──────── Input material

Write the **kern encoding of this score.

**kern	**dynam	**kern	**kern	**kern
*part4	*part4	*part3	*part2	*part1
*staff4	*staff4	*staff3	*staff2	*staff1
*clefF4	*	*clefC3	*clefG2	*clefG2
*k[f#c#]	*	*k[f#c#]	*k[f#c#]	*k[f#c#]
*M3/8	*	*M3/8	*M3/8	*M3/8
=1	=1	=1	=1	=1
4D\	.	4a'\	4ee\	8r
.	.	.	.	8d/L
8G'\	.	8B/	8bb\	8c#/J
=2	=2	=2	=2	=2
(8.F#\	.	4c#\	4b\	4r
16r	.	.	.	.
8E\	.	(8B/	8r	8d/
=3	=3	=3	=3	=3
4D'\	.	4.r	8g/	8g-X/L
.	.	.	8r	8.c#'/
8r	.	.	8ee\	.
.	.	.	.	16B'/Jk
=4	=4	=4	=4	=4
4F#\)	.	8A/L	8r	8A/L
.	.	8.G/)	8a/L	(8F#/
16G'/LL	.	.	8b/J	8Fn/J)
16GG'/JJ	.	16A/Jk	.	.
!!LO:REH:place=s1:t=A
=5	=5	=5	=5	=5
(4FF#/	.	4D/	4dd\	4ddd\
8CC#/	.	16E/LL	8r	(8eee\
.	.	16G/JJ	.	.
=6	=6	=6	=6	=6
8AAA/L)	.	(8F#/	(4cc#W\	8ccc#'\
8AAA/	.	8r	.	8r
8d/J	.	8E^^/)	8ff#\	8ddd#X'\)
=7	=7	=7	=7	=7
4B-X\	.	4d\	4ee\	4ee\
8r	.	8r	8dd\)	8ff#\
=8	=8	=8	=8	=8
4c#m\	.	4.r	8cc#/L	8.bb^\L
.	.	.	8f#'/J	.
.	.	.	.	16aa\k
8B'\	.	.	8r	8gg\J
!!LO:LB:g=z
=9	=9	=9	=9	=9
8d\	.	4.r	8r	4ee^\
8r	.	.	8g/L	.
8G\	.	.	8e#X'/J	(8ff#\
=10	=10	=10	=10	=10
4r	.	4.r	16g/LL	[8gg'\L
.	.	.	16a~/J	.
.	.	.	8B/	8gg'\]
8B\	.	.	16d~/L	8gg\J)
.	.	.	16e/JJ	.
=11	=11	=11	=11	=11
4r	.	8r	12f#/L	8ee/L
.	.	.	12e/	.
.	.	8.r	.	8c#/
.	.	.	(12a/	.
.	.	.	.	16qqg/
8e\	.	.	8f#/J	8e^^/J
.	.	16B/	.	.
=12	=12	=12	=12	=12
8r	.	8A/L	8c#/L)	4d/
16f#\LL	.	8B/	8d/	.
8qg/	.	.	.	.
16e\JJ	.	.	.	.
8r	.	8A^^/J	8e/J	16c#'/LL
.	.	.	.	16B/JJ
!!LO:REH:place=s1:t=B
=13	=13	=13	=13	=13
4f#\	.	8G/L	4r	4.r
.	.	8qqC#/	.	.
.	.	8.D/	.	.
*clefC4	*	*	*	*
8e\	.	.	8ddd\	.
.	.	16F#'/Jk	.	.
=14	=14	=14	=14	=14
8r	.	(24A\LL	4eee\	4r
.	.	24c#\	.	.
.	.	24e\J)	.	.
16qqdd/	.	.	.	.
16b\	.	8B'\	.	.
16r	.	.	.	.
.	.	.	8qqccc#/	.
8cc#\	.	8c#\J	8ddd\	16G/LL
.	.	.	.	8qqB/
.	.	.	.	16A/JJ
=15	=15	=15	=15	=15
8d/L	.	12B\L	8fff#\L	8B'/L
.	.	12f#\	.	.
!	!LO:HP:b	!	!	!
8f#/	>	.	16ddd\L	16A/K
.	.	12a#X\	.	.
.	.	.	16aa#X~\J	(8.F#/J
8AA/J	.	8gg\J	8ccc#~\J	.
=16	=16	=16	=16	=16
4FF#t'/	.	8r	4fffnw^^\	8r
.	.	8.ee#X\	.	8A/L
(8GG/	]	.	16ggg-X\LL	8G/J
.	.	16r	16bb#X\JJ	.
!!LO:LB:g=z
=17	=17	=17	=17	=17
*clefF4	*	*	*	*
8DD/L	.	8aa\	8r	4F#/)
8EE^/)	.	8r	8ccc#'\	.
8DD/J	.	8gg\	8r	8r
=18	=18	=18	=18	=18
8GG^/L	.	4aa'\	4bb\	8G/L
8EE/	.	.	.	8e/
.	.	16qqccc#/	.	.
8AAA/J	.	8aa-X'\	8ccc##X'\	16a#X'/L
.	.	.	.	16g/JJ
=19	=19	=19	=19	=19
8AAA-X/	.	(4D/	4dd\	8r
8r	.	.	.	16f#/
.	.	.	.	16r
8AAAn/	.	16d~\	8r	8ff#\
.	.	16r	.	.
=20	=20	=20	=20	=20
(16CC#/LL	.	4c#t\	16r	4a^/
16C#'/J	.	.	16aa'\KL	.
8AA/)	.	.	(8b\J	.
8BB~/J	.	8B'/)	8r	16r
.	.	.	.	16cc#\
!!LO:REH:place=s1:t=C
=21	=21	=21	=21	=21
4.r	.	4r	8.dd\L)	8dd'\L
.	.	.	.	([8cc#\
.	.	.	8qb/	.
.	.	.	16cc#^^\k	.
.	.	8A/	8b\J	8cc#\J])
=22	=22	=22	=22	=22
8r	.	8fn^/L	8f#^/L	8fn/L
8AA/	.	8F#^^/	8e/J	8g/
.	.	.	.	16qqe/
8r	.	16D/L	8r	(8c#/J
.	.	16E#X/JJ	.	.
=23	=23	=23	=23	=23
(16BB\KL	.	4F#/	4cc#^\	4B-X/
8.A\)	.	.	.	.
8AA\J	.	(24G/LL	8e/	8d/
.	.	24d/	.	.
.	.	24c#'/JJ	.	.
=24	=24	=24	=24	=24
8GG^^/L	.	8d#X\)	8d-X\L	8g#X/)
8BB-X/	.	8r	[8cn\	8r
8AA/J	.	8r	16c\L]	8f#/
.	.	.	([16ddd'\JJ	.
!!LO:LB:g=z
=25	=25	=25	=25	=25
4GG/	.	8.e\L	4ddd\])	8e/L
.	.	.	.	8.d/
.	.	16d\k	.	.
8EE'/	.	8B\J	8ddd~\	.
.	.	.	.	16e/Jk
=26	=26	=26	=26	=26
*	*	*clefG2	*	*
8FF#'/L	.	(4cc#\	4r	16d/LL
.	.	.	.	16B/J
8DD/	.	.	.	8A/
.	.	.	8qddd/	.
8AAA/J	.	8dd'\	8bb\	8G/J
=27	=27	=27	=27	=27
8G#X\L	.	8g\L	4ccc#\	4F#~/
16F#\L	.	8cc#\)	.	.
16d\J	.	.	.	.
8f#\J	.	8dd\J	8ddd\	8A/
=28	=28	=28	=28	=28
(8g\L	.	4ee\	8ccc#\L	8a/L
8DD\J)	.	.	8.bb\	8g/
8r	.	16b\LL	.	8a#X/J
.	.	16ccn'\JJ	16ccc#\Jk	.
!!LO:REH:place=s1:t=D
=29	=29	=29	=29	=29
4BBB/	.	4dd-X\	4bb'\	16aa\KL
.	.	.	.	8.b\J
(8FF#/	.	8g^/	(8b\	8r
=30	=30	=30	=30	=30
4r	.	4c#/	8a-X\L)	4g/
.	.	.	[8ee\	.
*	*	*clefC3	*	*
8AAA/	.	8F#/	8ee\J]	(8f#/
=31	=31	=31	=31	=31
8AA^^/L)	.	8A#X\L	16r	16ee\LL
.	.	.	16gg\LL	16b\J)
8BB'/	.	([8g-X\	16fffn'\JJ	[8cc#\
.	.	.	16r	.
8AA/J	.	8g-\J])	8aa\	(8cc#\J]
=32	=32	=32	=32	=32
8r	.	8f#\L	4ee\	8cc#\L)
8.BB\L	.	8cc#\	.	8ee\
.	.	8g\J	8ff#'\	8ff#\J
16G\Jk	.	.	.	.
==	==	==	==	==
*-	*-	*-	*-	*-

────────────────

Short task:
In the entries above, list each line in which the word "kern" appears, copying every such line in full.

Task output:
Write the **kern encoding of this score.
**kern	**dynam	**kern	**kern	**kern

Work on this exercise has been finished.